BEGIN
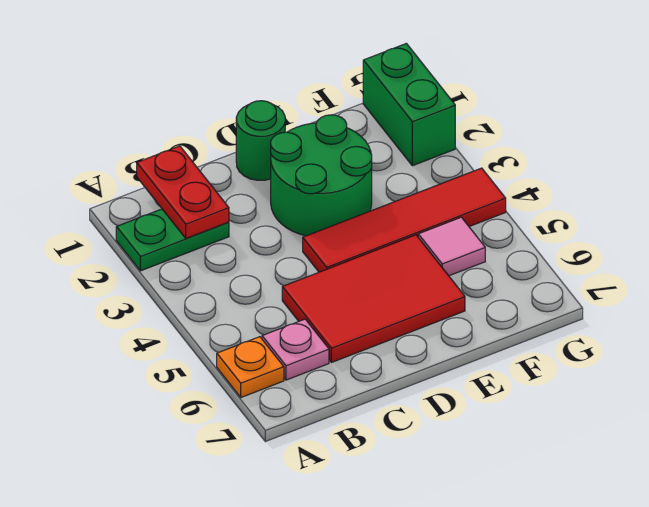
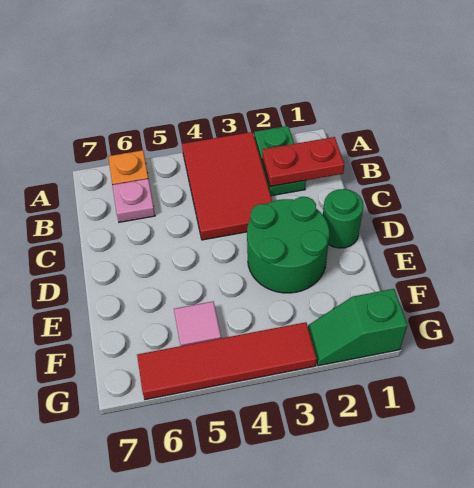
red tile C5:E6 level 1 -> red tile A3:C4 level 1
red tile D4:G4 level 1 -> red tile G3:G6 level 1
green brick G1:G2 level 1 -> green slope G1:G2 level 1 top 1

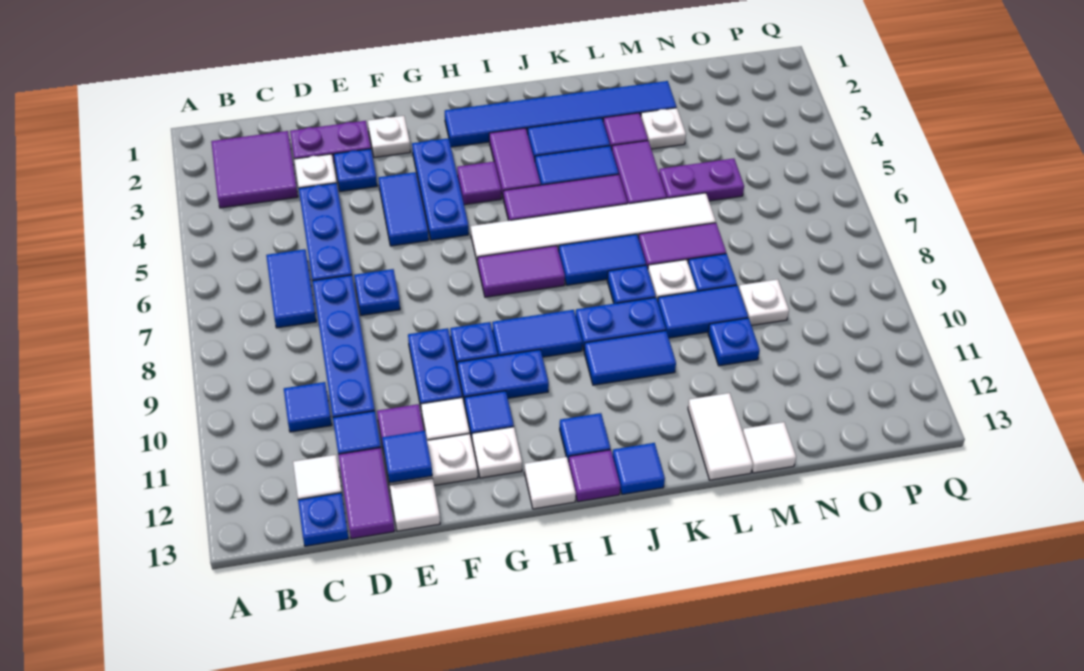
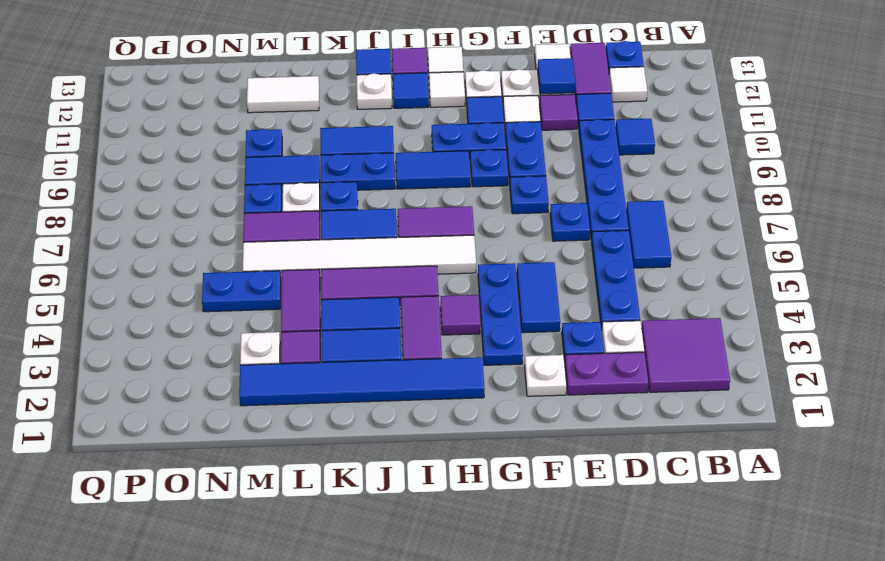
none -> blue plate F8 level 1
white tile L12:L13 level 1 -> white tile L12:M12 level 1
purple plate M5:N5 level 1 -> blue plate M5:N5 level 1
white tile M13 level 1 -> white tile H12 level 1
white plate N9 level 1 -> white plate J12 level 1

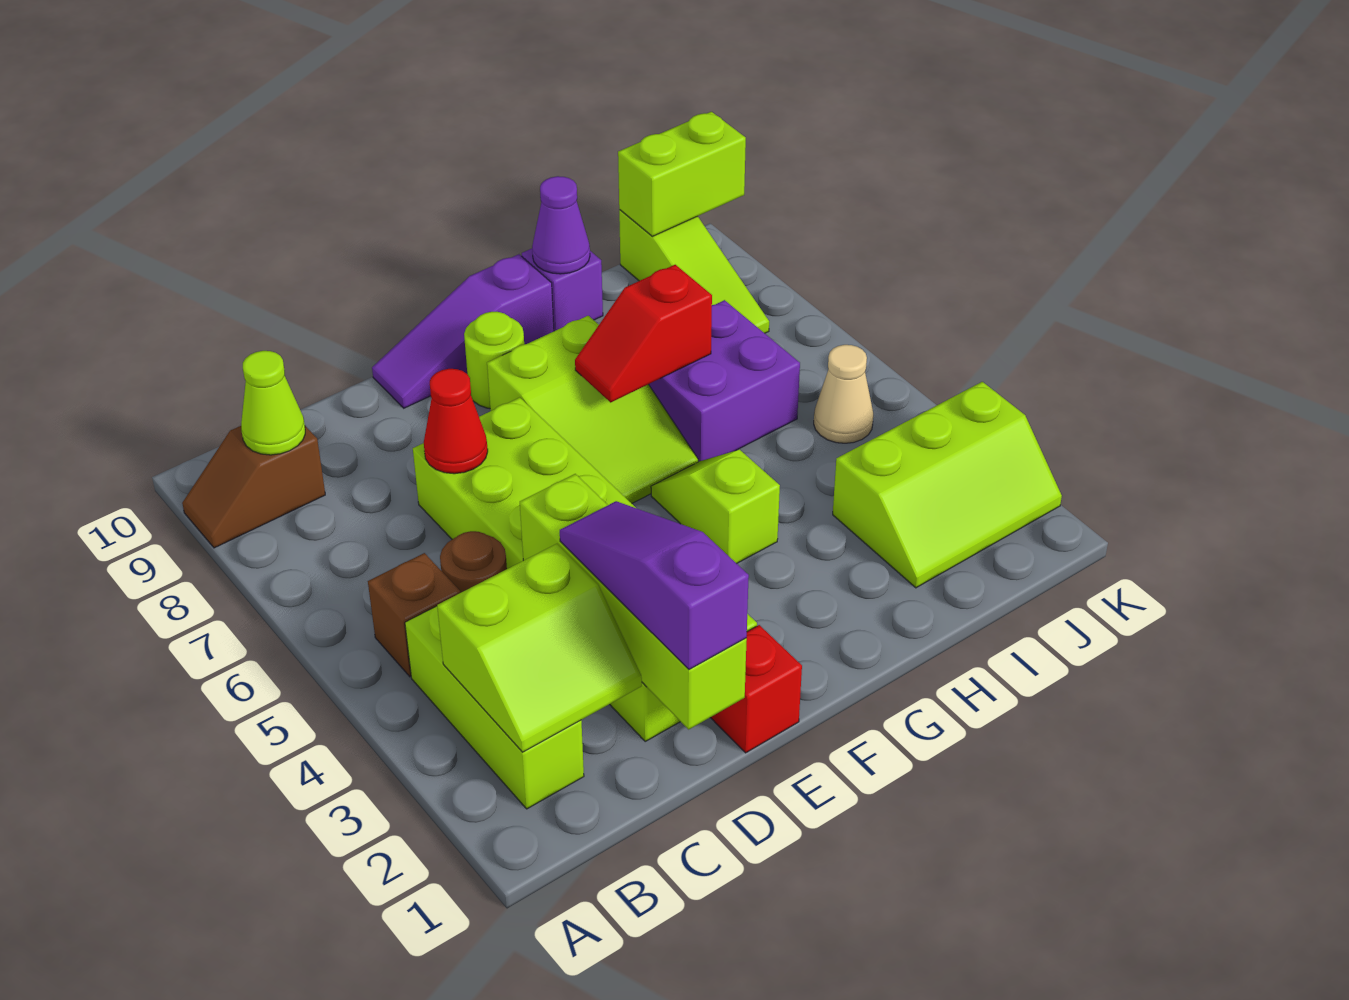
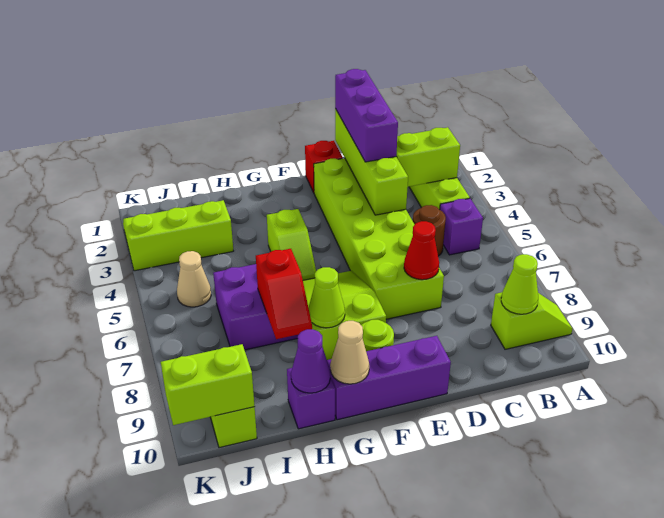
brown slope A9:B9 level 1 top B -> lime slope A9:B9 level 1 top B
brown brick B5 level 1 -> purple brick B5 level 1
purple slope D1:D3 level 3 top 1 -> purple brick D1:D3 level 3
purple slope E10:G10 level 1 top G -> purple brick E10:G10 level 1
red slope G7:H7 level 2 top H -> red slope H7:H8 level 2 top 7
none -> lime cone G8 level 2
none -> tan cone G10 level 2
END
BEGIN
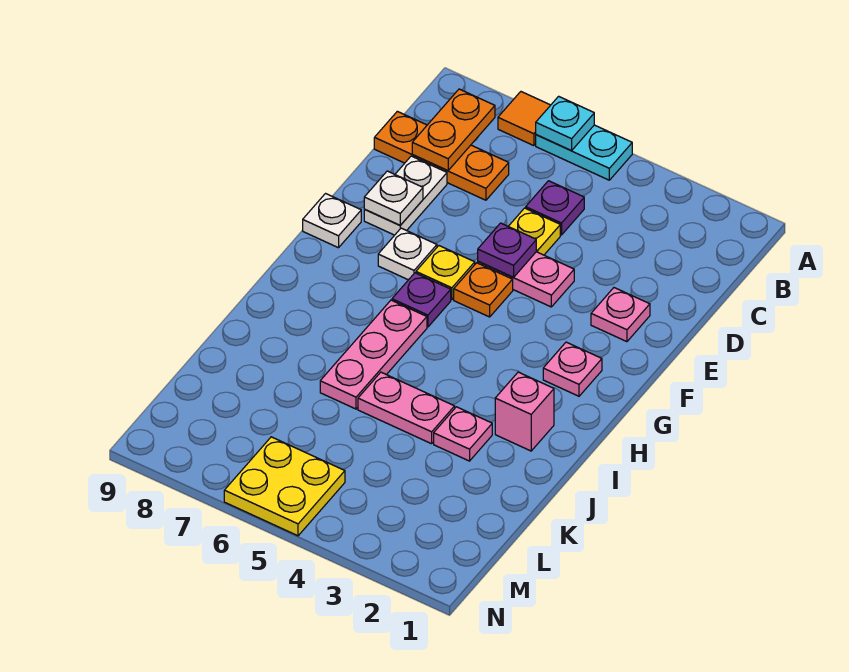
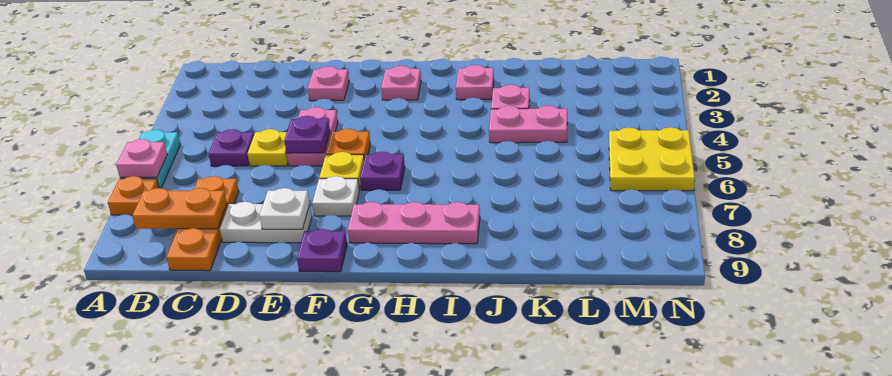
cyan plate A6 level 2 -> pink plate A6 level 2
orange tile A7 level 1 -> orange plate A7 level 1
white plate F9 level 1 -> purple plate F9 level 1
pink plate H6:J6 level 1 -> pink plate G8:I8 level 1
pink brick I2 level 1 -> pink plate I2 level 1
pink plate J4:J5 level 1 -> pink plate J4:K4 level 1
END
BEGIN
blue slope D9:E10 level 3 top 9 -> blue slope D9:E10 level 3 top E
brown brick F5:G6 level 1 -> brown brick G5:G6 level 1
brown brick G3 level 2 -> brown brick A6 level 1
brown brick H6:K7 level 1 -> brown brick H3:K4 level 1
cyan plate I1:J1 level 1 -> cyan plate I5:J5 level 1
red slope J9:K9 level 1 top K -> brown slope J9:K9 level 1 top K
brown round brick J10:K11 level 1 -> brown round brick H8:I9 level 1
END
_AIM OF THE EXERCISE:_ Filter the entries by the string "tile" and copy each matching line.

_EXERCISE SOLUTION:_
red tile C5:E6 level 1 -> red tile A3:C4 level 1
red tile D4:G4 level 1 -> red tile G3:G6 level 1
white tile L12:L13 level 1 -> white tile L12:M12 level 1
white tile M13 level 1 -> white tile H12 level 1
orange tile A7 level 1 -> orange plate A7 level 1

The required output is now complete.